__WORK TO COMPLETE__. In the material below, rewrite the lines from the one with "gray square: moved 2 px left, 3 px down" to the one with "black arrow: moved" as a numbered list, including both of those lines and skipping any blank ones. Leave the pictures out.

__RECORDED INFORMATION__.

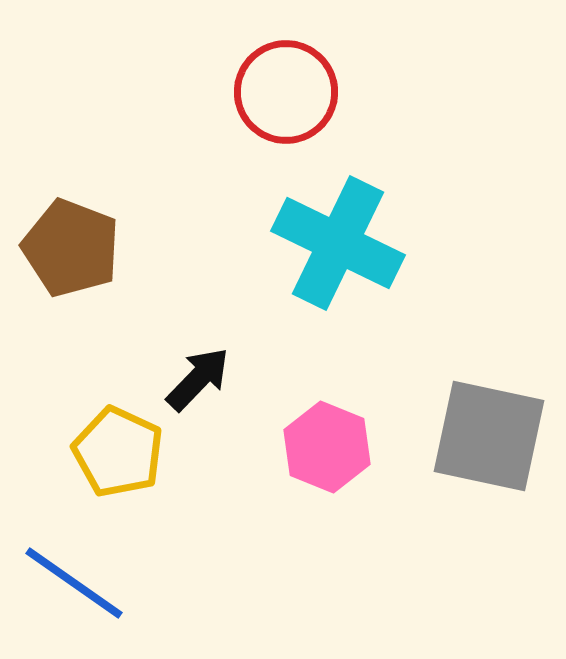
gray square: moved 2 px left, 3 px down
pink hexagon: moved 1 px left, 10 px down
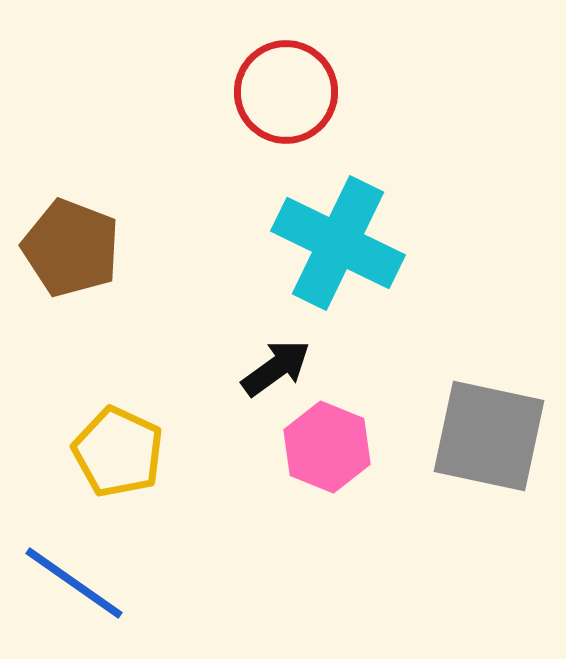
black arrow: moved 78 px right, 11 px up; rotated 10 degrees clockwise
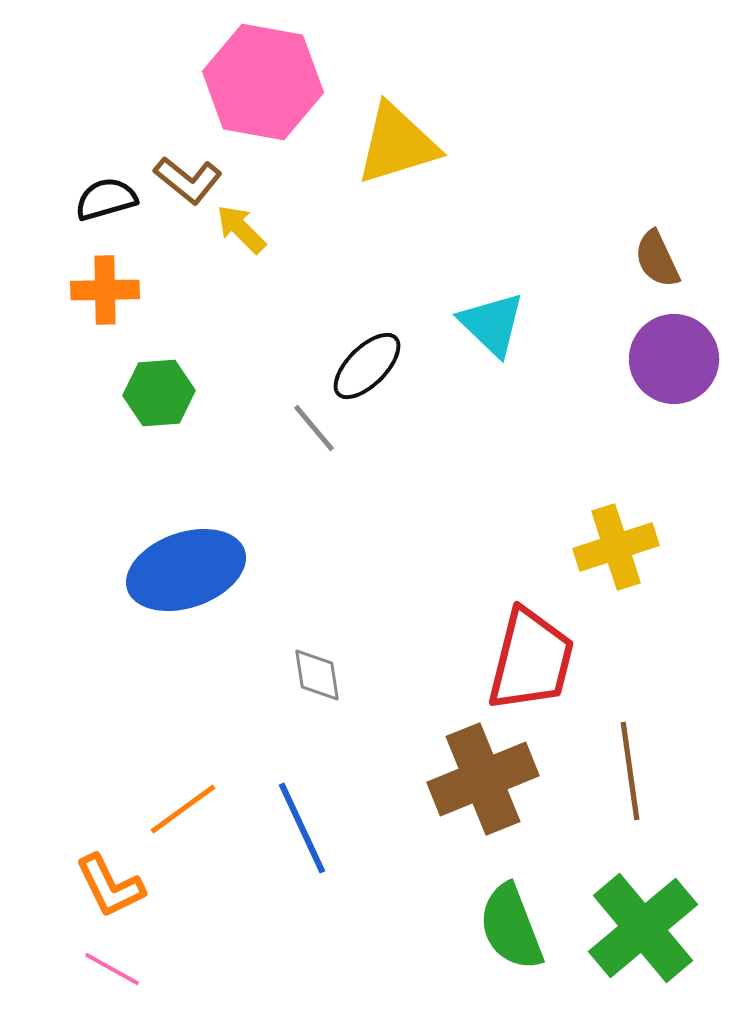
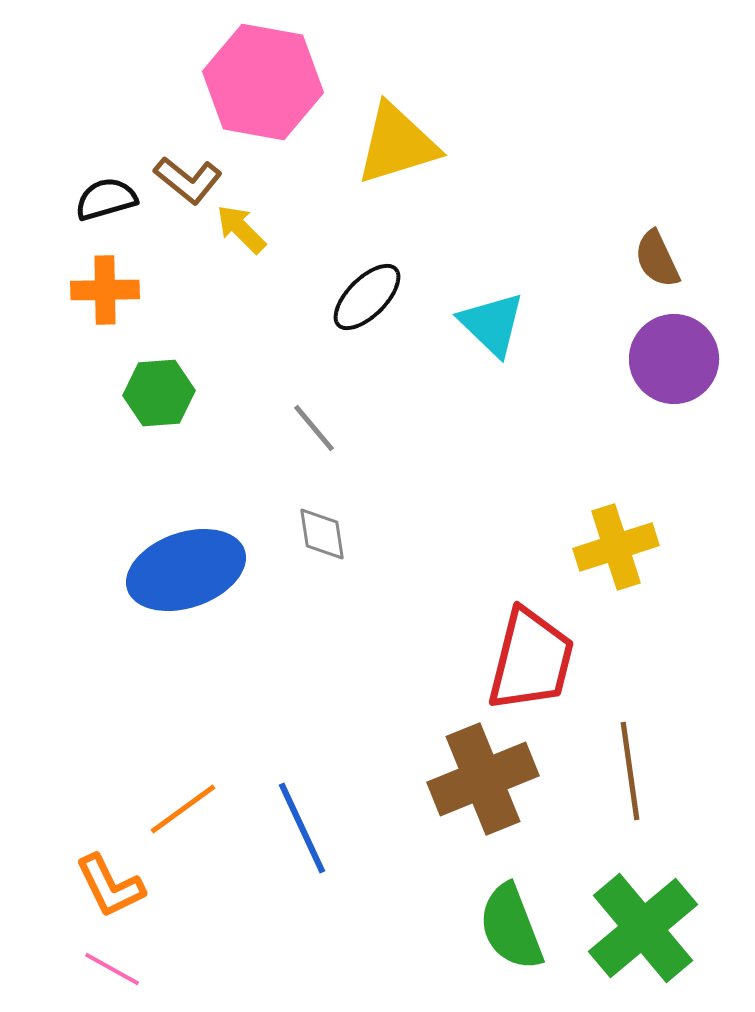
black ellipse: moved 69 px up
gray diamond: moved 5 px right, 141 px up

==

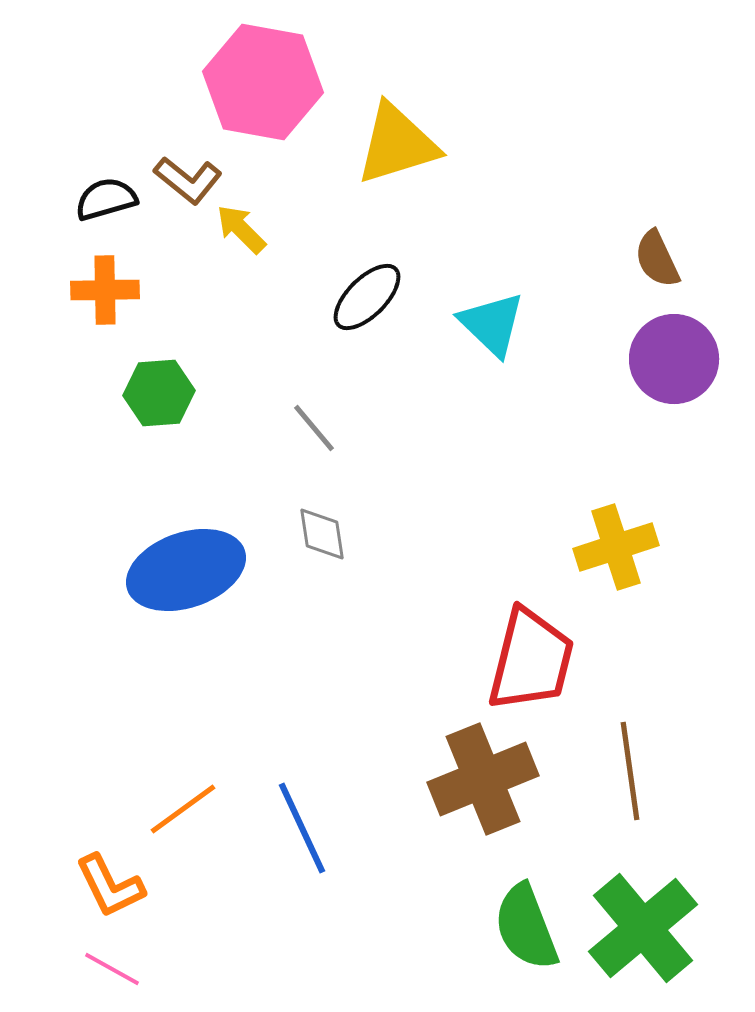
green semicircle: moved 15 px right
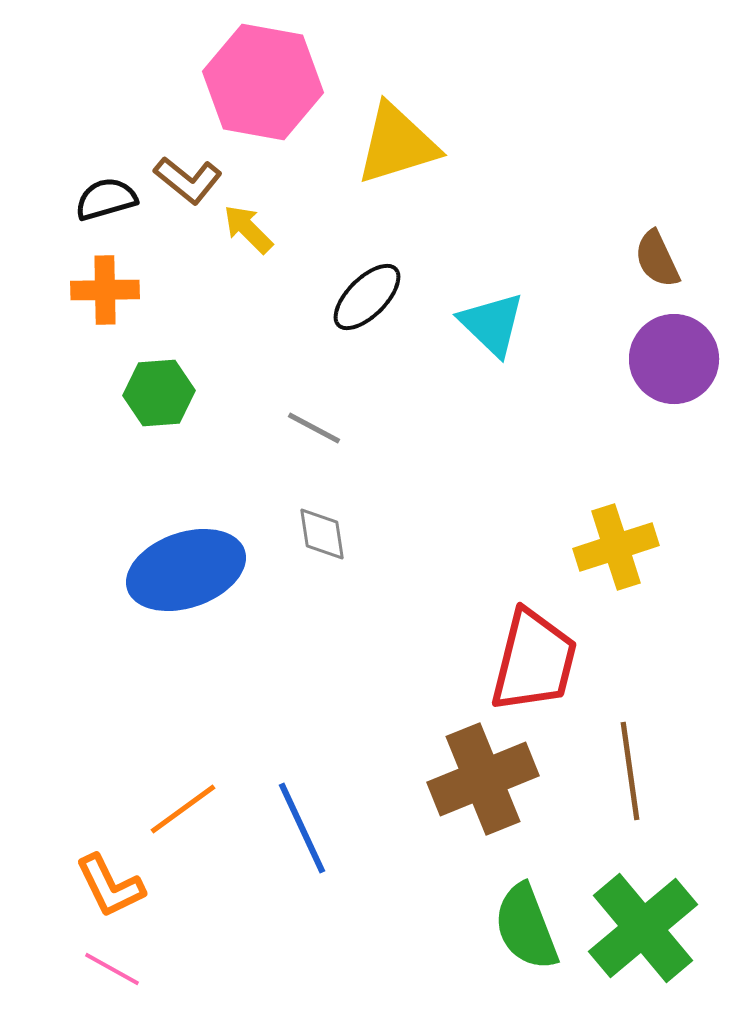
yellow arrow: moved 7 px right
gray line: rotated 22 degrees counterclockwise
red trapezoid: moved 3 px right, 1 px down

__EXERCISE SOLUTION__.
1. gray square: moved 2 px left, 3 px down
2. pink hexagon: moved 1 px left, 10 px down
3. black arrow: moved 78 px right, 11 px up; rotated 10 degrees clockwise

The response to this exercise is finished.